··· SOURCE MATERIAL

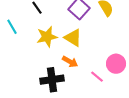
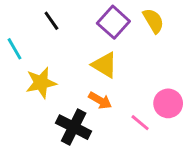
yellow star: (47, 37) -> (41, 83), moved
black cross: (52, 80) -> (74, 127), turned 35

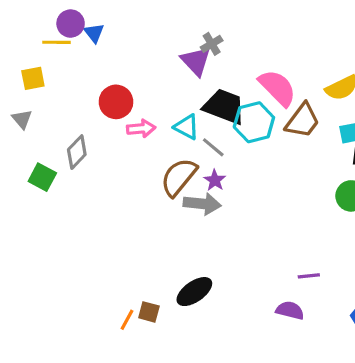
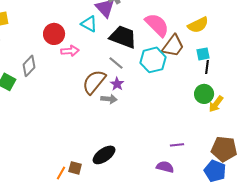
cyan hexagon: (254, 122) -> (153, 60), moved
cyan triangle: (187, 127) -> (89, 24), moved
gray arrow: (202, 204) -> (109, 99), size x0.7

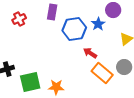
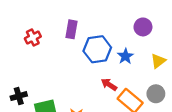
blue star: (98, 24) -> (125, 56), moved
red arrow: (90, 53) -> (109, 84), moved

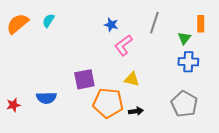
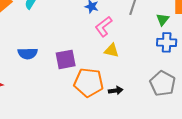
yellow triangle: (132, 79) -> (112, 50), moved
blue semicircle: (46, 98) -> (28, 53), moved

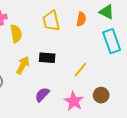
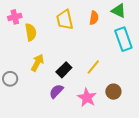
black rectangle: (47, 58) -> (64, 70), moved, turned -49

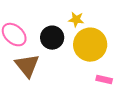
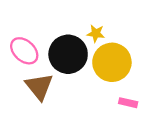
black circle: (52, 38) -> (68, 54), size x1.4

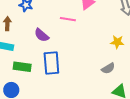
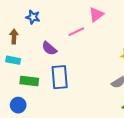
pink line: (68, 19) -> (76, 32), turned -35

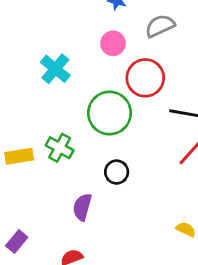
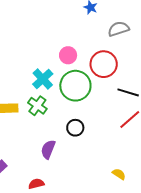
pink circle: (113, 43) -> (68, 55), moved
cyan cross: (55, 69) -> (43, 79), moved

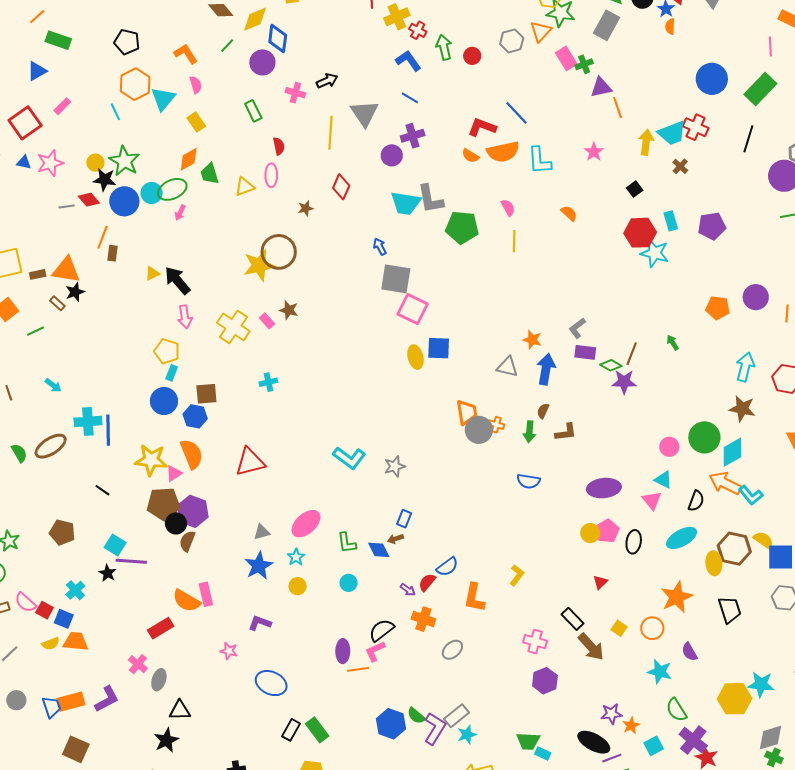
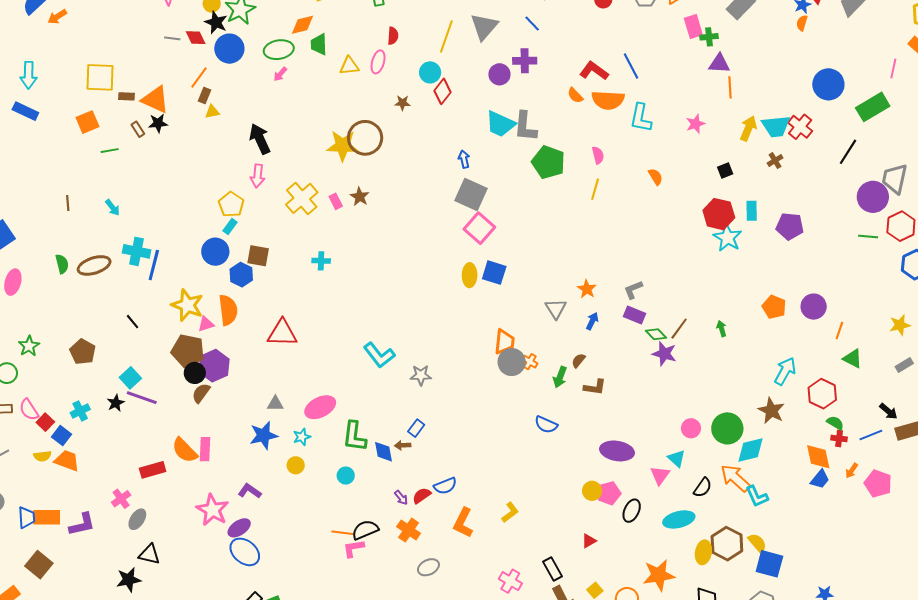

······

▶ [ABOUT THIS EXERCISE]:
Only the lines from the beginning of the records through the line bearing "black rectangle: (47, 58)" belong in the answer, copied word for word with pictures left out.

▶ [RESULT]:
yellow star: (47, 37) -> (41, 83), moved
black cross: (52, 80) -> (74, 127), turned 35

cyan hexagon: (254, 122) -> (153, 60), moved
cyan triangle: (187, 127) -> (89, 24), moved
gray arrow: (202, 204) -> (109, 99), size x0.7

blue star: (98, 24) -> (125, 56), moved
red arrow: (90, 53) -> (109, 84), moved

yellow triangle: (132, 79) -> (112, 50), moved
blue semicircle: (46, 98) -> (28, 53), moved

black rectangle: (47, 58) -> (64, 70), moved, turned -49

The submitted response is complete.